Available data:
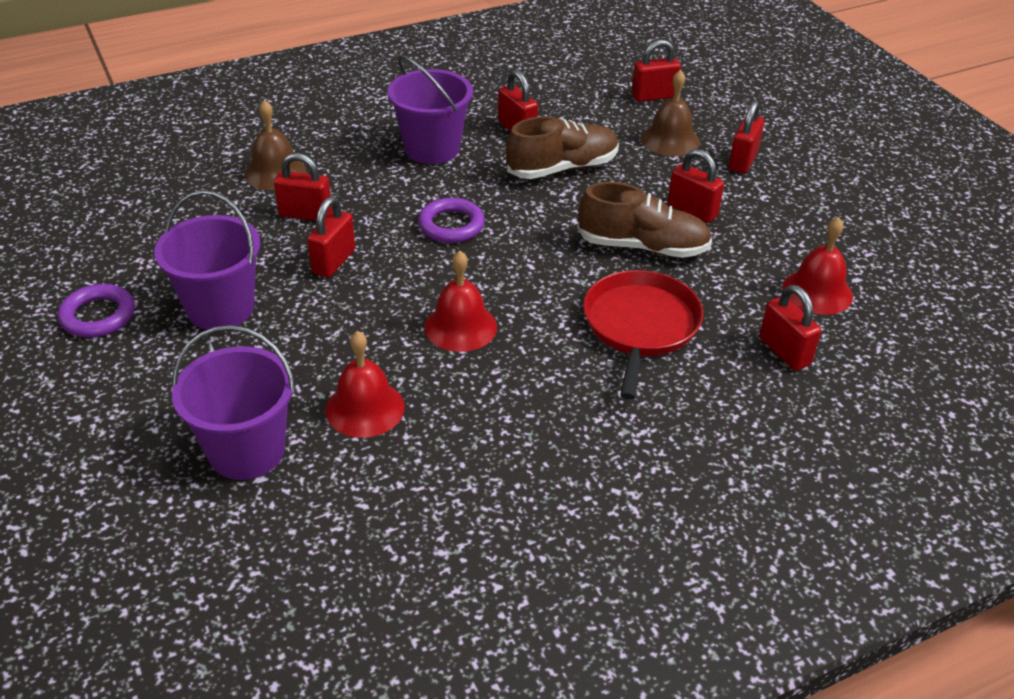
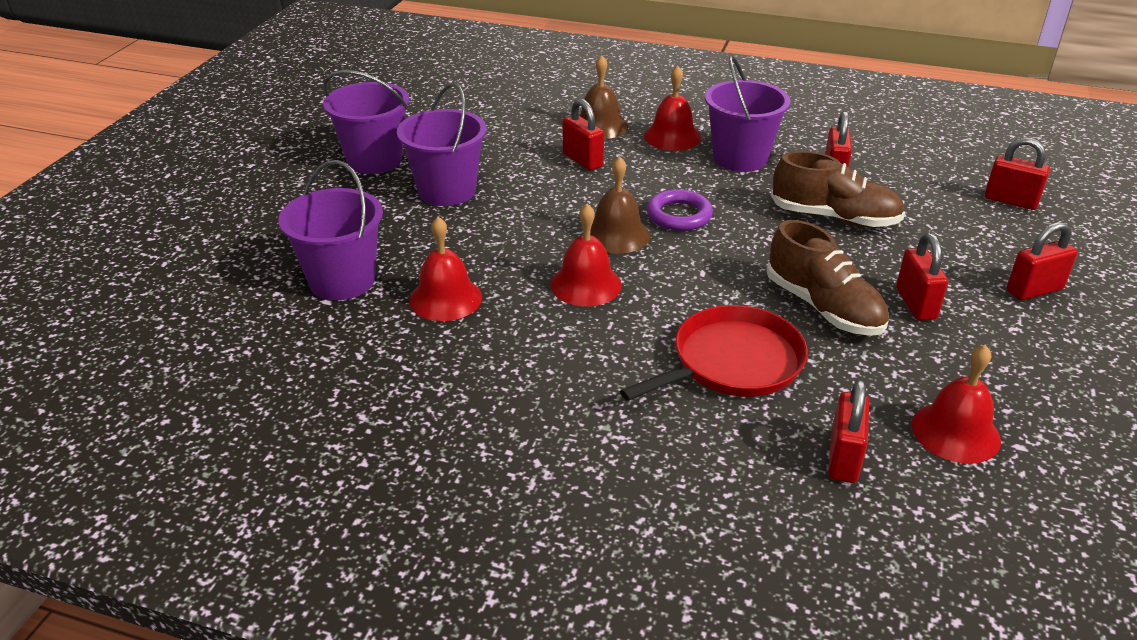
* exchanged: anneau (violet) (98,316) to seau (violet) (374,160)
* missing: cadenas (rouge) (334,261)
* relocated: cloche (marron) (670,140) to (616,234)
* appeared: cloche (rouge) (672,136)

Task to complete: Output the material above word for word. Leave out its images.

Exercise result:
* exchanged: anneau (violet) (98,316) to seau (violet) (374,160)
* missing: cadenas (rouge) (334,261)
* relocated: cloche (marron) (670,140) to (616,234)
* appeared: cloche (rouge) (672,136)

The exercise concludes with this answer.